(Entries supplied begins)
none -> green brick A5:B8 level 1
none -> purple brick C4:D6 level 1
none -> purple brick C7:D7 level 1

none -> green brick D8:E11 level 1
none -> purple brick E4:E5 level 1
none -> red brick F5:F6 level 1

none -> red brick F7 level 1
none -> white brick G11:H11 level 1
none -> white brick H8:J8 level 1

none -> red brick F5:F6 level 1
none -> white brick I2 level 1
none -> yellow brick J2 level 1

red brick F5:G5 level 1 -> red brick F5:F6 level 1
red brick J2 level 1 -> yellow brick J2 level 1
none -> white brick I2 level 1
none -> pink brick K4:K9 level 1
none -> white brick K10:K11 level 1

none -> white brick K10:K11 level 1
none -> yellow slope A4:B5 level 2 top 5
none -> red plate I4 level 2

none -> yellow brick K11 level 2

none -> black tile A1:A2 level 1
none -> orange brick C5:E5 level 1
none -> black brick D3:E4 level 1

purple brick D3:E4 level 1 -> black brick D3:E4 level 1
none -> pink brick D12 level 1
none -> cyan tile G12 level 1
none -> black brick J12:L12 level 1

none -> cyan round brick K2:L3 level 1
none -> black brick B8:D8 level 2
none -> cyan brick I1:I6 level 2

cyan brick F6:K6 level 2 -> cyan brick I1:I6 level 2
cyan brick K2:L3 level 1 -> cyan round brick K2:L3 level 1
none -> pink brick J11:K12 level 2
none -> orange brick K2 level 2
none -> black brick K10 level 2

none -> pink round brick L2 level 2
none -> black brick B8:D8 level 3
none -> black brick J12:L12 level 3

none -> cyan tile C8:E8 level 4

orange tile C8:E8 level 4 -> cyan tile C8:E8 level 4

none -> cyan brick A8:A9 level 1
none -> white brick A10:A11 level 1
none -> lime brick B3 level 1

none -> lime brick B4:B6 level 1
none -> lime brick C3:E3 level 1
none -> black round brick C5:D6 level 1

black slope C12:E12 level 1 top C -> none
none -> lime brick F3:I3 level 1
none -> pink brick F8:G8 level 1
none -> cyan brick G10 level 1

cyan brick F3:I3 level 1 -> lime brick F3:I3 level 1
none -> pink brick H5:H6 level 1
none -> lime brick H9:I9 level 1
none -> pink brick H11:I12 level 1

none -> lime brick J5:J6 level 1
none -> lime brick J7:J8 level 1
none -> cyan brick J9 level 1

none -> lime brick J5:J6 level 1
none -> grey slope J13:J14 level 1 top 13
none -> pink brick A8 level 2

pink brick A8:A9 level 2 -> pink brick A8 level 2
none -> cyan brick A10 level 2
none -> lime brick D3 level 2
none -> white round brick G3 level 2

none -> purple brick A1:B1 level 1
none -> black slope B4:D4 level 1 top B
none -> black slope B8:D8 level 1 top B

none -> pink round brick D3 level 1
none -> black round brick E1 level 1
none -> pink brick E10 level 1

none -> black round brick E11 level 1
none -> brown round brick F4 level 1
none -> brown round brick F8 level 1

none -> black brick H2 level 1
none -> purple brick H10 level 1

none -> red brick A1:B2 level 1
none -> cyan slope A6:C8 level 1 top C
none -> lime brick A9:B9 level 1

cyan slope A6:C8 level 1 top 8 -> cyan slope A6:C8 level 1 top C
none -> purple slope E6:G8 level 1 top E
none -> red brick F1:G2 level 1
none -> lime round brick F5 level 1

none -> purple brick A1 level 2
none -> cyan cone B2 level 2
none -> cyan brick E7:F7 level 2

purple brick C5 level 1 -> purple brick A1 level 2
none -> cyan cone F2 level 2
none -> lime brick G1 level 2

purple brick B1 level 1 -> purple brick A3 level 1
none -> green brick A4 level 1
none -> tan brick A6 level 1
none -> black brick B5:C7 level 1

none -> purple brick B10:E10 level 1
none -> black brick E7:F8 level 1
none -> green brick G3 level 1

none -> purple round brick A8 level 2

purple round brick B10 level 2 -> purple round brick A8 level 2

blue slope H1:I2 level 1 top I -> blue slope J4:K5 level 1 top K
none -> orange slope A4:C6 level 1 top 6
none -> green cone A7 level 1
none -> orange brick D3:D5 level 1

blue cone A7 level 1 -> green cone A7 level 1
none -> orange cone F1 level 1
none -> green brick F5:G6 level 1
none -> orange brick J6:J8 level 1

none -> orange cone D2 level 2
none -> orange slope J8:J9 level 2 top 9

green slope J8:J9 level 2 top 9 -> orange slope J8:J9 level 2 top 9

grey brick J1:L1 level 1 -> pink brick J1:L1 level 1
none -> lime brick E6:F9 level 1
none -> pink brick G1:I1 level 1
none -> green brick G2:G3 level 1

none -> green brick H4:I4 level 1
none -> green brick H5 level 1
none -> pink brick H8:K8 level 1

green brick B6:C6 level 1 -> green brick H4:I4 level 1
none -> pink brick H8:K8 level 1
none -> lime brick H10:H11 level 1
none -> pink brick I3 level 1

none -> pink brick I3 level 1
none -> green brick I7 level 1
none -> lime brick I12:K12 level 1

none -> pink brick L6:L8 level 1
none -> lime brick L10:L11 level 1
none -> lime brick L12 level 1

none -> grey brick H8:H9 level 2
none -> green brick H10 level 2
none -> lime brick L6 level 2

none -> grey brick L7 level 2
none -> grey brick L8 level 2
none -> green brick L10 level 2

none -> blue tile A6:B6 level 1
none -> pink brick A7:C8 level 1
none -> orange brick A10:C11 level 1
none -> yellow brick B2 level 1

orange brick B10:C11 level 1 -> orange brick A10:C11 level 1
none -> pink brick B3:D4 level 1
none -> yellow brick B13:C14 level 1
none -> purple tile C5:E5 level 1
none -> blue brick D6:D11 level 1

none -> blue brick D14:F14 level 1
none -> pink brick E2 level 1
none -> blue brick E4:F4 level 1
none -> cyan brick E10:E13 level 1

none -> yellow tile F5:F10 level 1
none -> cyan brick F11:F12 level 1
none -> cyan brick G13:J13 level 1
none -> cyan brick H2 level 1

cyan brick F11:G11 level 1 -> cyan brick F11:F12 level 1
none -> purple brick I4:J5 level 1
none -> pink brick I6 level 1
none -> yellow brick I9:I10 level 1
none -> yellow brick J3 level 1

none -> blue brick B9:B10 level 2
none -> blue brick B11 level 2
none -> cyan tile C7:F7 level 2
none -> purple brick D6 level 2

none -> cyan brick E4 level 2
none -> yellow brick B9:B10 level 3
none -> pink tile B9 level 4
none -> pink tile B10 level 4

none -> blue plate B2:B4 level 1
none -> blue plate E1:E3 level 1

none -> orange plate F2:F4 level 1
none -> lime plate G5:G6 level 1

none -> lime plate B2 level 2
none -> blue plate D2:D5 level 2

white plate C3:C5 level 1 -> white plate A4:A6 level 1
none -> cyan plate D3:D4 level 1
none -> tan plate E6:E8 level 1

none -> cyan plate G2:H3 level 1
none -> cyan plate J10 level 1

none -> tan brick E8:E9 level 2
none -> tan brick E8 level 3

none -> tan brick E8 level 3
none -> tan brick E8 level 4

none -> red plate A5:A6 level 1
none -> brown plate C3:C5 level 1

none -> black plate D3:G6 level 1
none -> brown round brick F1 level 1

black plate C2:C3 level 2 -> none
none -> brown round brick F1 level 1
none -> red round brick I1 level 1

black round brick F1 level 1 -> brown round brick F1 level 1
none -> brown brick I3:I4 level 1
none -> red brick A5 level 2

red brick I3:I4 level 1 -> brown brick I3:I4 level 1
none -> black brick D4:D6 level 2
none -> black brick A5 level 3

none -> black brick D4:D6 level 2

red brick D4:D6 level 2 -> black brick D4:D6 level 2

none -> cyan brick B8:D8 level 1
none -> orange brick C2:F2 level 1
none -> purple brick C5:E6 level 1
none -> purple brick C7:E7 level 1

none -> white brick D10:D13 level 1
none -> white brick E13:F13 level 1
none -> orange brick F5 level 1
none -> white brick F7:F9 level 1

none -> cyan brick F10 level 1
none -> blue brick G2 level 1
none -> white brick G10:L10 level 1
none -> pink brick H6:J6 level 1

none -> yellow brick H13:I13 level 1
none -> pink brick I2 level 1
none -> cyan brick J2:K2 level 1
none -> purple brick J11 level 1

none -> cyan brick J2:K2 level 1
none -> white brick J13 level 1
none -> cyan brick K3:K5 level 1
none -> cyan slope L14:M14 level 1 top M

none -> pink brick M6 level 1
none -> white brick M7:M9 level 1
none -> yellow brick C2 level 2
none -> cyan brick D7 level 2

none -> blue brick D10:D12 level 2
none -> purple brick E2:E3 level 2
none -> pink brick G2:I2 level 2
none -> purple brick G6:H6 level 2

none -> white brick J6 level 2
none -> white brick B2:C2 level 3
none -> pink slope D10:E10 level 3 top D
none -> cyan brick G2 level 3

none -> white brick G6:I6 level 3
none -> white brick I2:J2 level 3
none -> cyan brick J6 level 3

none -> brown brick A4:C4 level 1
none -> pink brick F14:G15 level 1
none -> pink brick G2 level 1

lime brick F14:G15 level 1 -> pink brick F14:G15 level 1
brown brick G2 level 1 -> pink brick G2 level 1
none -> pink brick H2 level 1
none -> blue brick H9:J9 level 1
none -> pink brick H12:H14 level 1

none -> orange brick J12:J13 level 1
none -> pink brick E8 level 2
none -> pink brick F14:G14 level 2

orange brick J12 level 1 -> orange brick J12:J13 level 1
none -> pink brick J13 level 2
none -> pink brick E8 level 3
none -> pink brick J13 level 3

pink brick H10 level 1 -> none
(Entries supplied ends)
Task description: One stretch of the lines above is wanted, from the line that contains "none -> orange slope J8:J9 level 2 top 9" through the line that contains "none -> orange plate F2:F4 level 1". Output it exactly.

Task result:
none -> orange slope J8:J9 level 2 top 9

green slope J8:J9 level 2 top 9 -> orange slope J8:J9 level 2 top 9

grey brick J1:L1 level 1 -> pink brick J1:L1 level 1
none -> lime brick E6:F9 level 1
none -> pink brick G1:I1 level 1
none -> green brick G2:G3 level 1

none -> green brick H4:I4 level 1
none -> green brick H5 level 1
none -> pink brick H8:K8 level 1

green brick B6:C6 level 1 -> green brick H4:I4 level 1
none -> pink brick H8:K8 level 1
none -> lime brick H10:H11 level 1
none -> pink brick I3 level 1

none -> pink brick I3 level 1
none -> green brick I7 level 1
none -> lime brick I12:K12 level 1

none -> pink brick L6:L8 level 1
none -> lime brick L10:L11 level 1
none -> lime brick L12 level 1

none -> grey brick H8:H9 level 2
none -> green brick H10 level 2
none -> lime brick L6 level 2

none -> grey brick L7 level 2
none -> grey brick L8 level 2
none -> green brick L10 level 2

none -> blue tile A6:B6 level 1
none -> pink brick A7:C8 level 1
none -> orange brick A10:C11 level 1
none -> yellow brick B2 level 1

orange brick B10:C11 level 1 -> orange brick A10:C11 level 1
none -> pink brick B3:D4 level 1
none -> yellow brick B13:C14 level 1
none -> purple tile C5:E5 level 1
none -> blue brick D6:D11 level 1

none -> blue brick D14:F14 level 1
none -> pink brick E2 level 1
none -> blue brick E4:F4 level 1
none -> cyan brick E10:E13 level 1

none -> yellow tile F5:F10 level 1
none -> cyan brick F11:F12 level 1
none -> cyan brick G13:J13 level 1
none -> cyan brick H2 level 1

cyan brick F11:G11 level 1 -> cyan brick F11:F12 level 1
none -> purple brick I4:J5 level 1
none -> pink brick I6 level 1
none -> yellow brick I9:I10 level 1
none -> yellow brick J3 level 1

none -> blue brick B9:B10 level 2
none -> blue brick B11 level 2
none -> cyan tile C7:F7 level 2
none -> purple brick D6 level 2

none -> cyan brick E4 level 2
none -> yellow brick B9:B10 level 3
none -> pink tile B9 level 4
none -> pink tile B10 level 4

none -> blue plate B2:B4 level 1
none -> blue plate E1:E3 level 1

none -> orange plate F2:F4 level 1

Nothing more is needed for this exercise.